Every entry is to be returned as it stands, apart from the pictures.

::: Recorded information :::

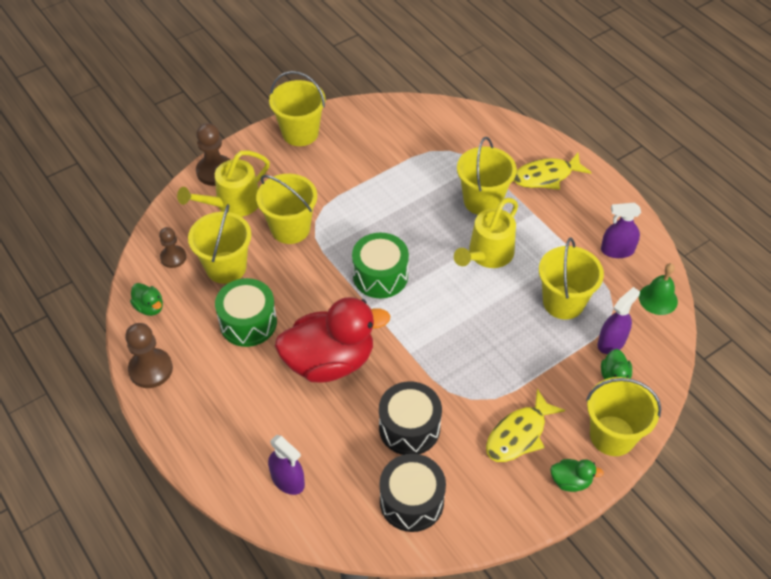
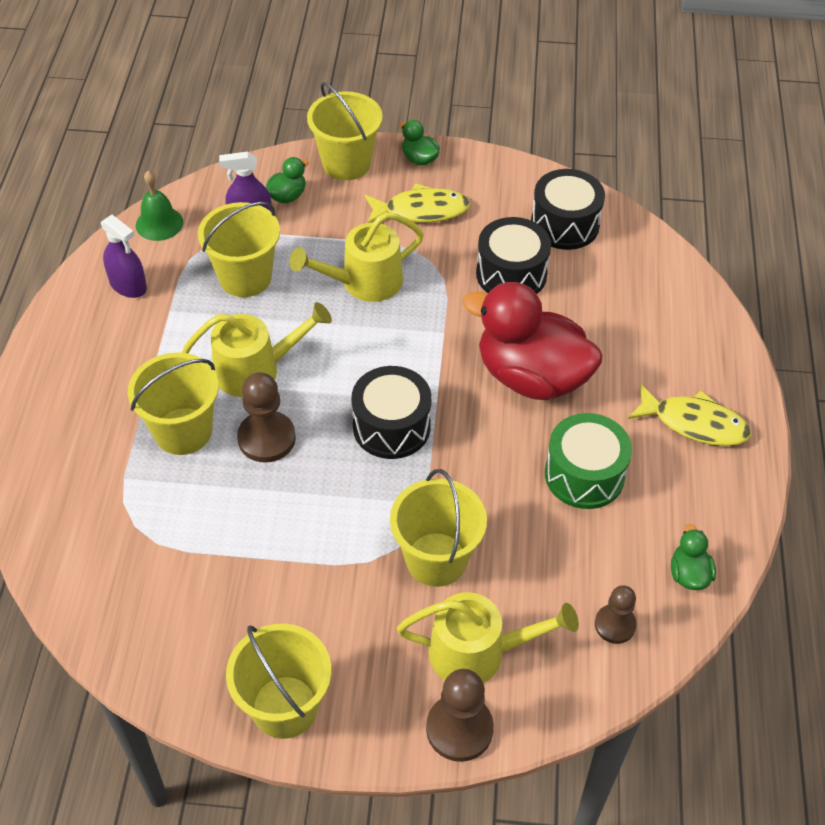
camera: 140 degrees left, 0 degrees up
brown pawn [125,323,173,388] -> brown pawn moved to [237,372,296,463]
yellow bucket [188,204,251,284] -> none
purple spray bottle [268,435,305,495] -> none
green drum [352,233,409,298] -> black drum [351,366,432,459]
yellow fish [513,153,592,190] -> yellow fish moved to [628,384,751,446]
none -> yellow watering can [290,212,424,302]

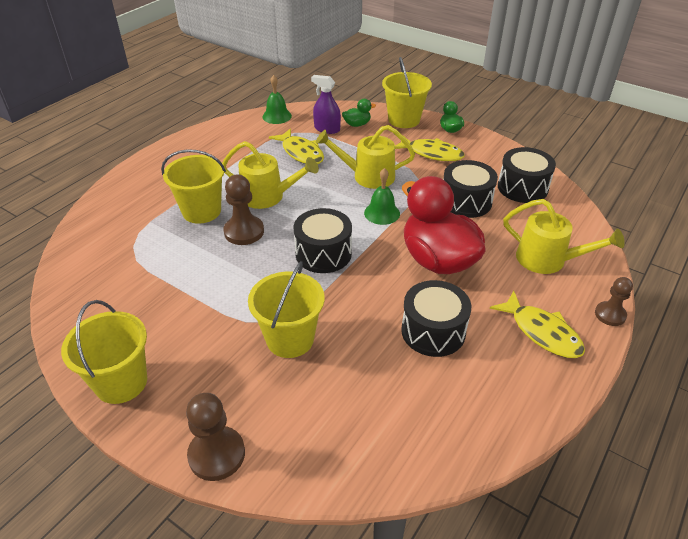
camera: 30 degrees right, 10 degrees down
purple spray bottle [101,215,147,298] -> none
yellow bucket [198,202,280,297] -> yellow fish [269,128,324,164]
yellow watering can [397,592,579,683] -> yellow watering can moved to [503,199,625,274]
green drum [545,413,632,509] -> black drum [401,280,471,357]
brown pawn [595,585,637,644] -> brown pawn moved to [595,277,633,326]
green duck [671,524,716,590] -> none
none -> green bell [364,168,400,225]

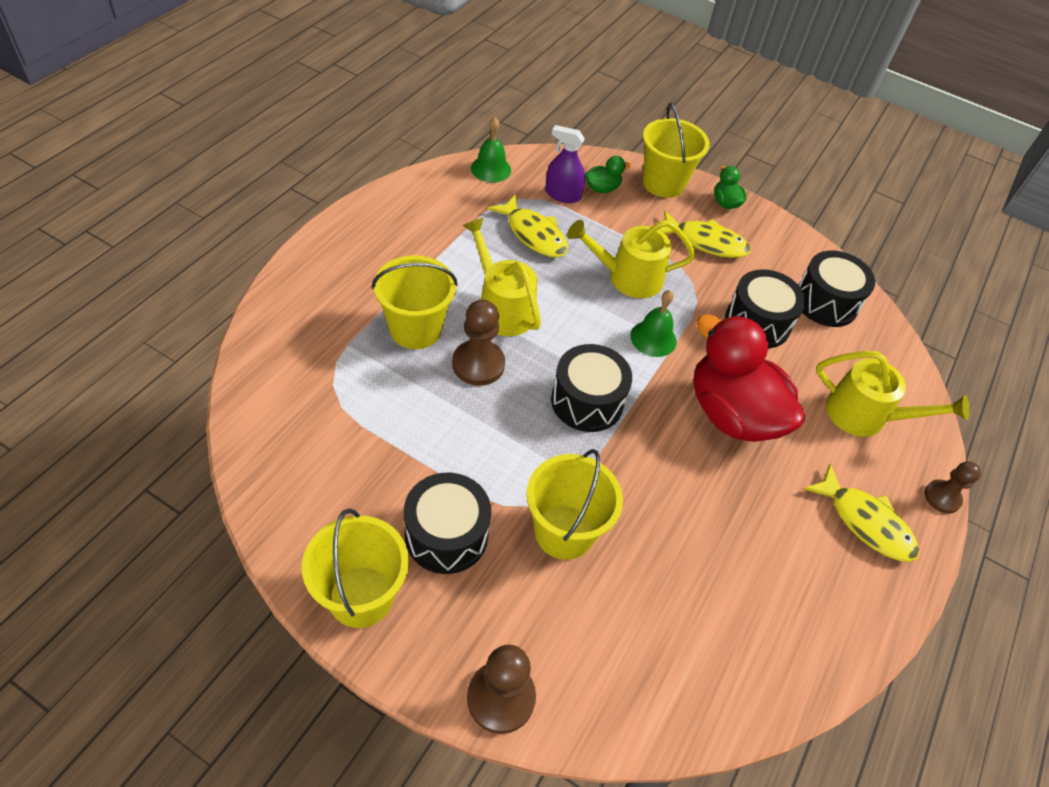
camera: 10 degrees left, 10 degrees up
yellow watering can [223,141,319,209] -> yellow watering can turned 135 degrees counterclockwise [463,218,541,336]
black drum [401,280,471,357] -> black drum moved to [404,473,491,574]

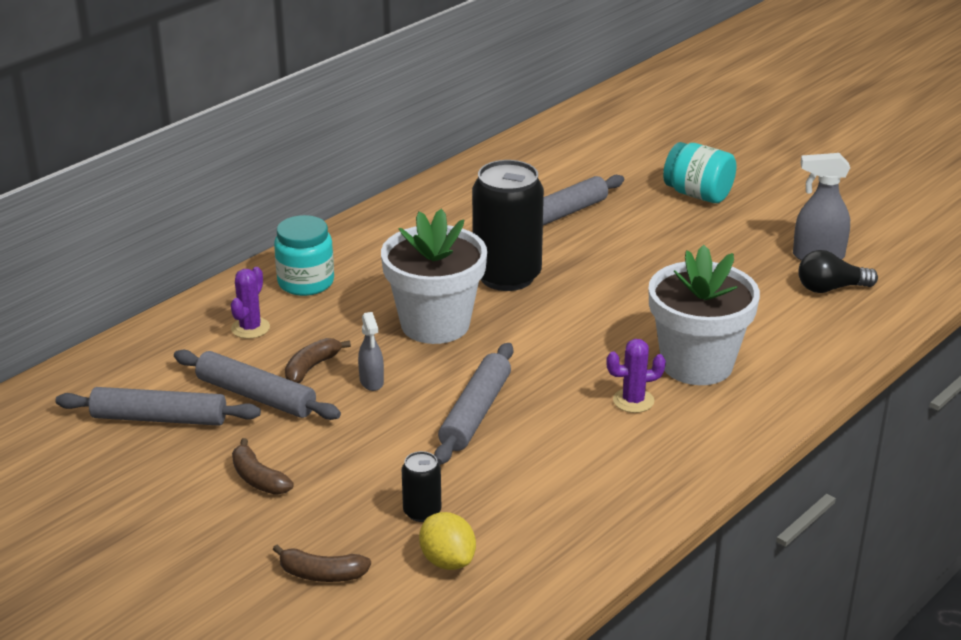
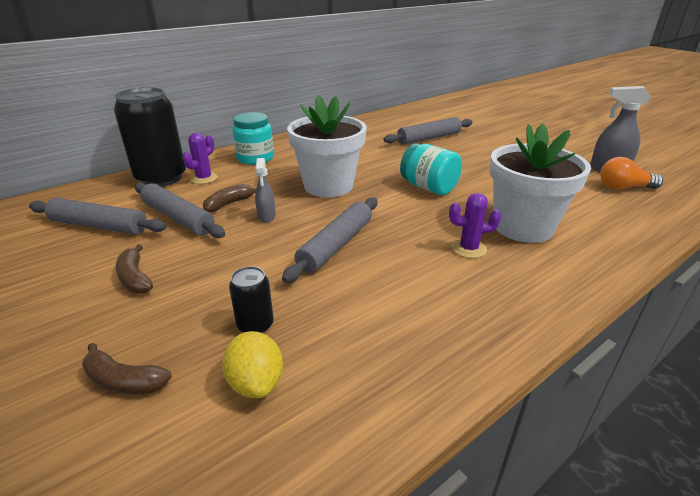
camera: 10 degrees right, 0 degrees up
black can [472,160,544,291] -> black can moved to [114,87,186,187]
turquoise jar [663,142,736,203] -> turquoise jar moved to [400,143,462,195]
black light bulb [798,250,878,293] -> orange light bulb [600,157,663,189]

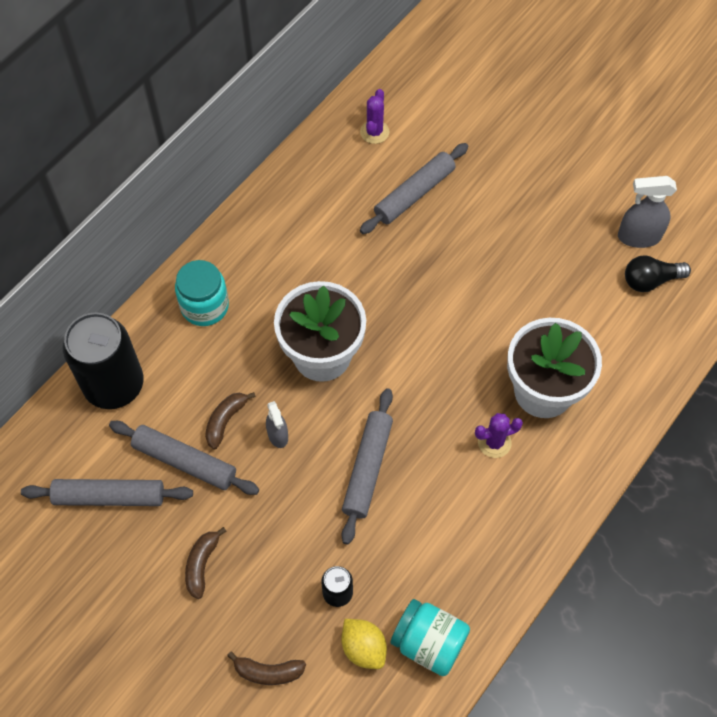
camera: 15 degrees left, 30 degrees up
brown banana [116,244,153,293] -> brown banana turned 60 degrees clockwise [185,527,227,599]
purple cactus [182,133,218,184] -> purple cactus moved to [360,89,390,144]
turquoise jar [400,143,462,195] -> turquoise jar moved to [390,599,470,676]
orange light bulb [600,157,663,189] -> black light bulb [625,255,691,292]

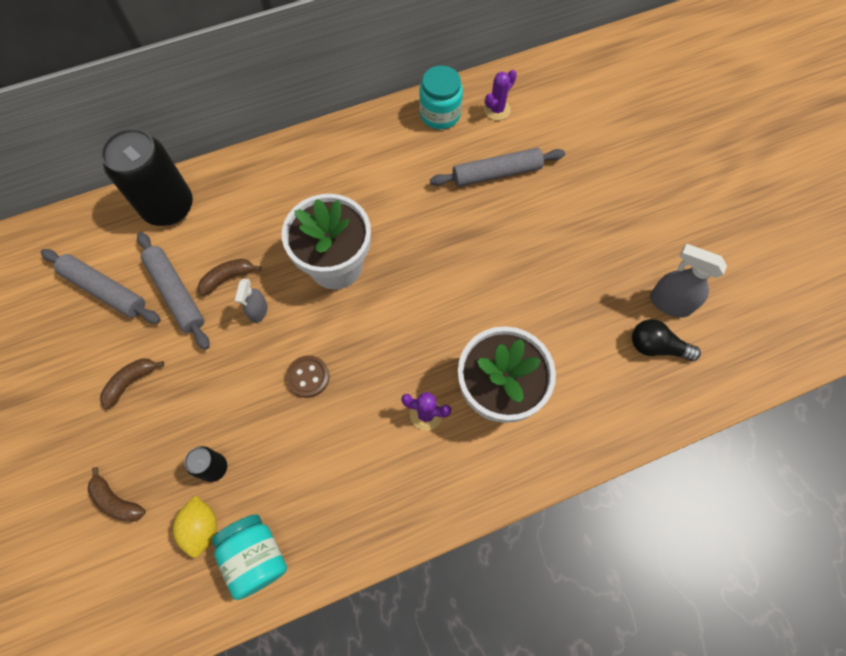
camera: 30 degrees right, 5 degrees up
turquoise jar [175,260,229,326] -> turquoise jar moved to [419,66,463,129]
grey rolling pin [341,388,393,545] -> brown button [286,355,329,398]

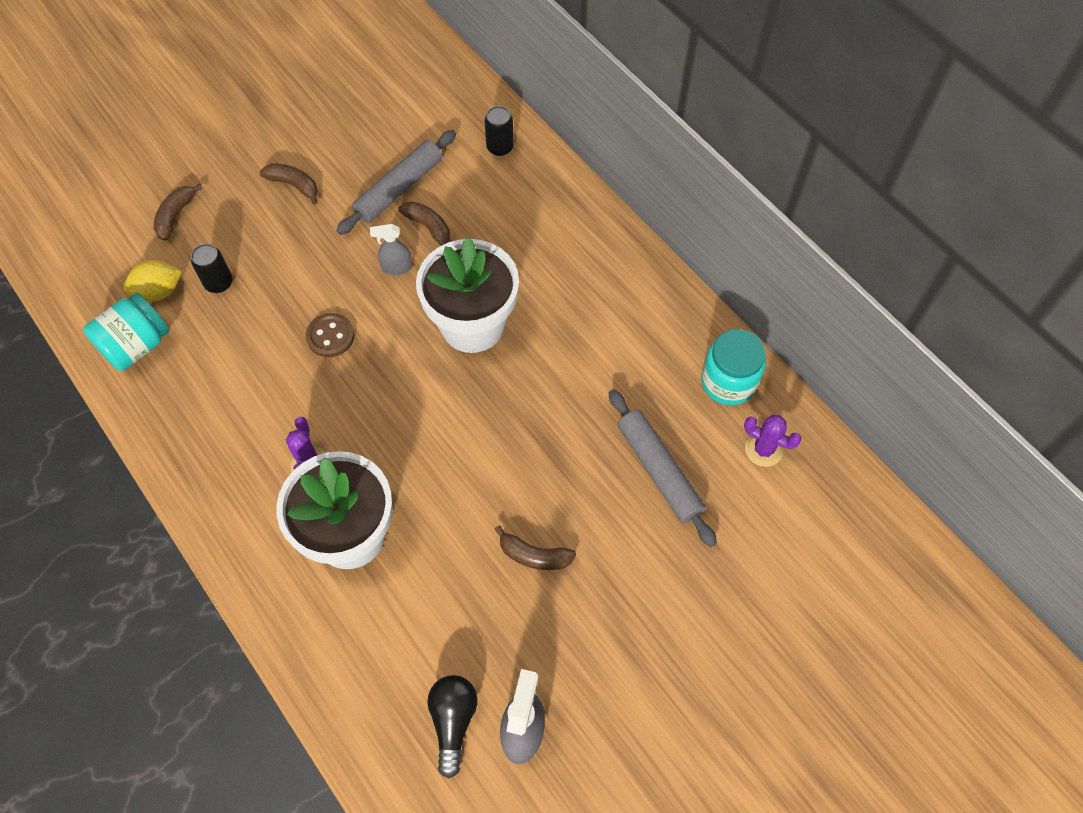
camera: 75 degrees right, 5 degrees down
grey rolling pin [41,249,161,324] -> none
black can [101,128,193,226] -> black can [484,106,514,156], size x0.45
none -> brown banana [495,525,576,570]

:::

**Result of this exercise**
camera: 140 degrees left, 0 degrees up
brown pawn [125,323,173,388] -> brown pawn moved to [237,372,296,463]
yellow bucket [188,204,251,284] -> none
purple spray bottle [268,435,305,495] -> none
green drum [352,233,409,298] -> black drum [351,366,432,459]
yellow fish [513,153,592,190] -> yellow fish moved to [628,384,751,446]
none -> yellow watering can [290,212,424,302]

camera: 30 degrees right, 10 degrees down
purple spray bottle [101,215,147,298] -> none
yellow bucket [198,202,280,297] -> yellow fish [269,128,324,164]
yellow watering can [397,592,579,683] -> yellow watering can moved to [503,199,625,274]
green drum [545,413,632,509] -> black drum [401,280,471,357]
brown pawn [595,585,637,644] -> brown pawn moved to [595,277,633,326]
green duck [671,524,716,590] -> none
none -> green bell [364,168,400,225]

camera: 10 degrees left, 10 degrees up
yellow watering can [223,141,319,209] -> yellow watering can turned 135 degrees counterclockwise [463,218,541,336]
black drum [401,280,471,357] -> black drum moved to [404,473,491,574]

camera: 10 degrees right, 0 degrees up
black can [472,160,544,291] -> black can moved to [114,87,186,187]
turquoise jar [663,142,736,203] -> turquoise jar moved to [400,143,462,195]
black light bulb [798,250,878,293] -> orange light bulb [600,157,663,189]

camera: 15 degrees left, 30 degrees up
brown banana [116,244,153,293] -> brown banana turned 60 degrees clockwise [185,527,227,599]
purple cactus [182,133,218,184] -> purple cactus moved to [360,89,390,144]
turquoise jar [400,143,462,195] -> turquoise jar moved to [390,599,470,676]
orange light bulb [600,157,663,189] -> black light bulb [625,255,691,292]

camera: 30 degrees right, 5 degrees up
turquoise jar [175,260,229,326] -> turquoise jar moved to [419,66,463,129]
grey rolling pin [341,388,393,545] -> brown button [286,355,329,398]

camera: 75 degrees right, 5 degrees down
grey rolling pin [41,249,161,324] -> none
black can [101,128,193,226] -> black can [484,106,514,156], size x0.45
none -> brown banana [495,525,576,570]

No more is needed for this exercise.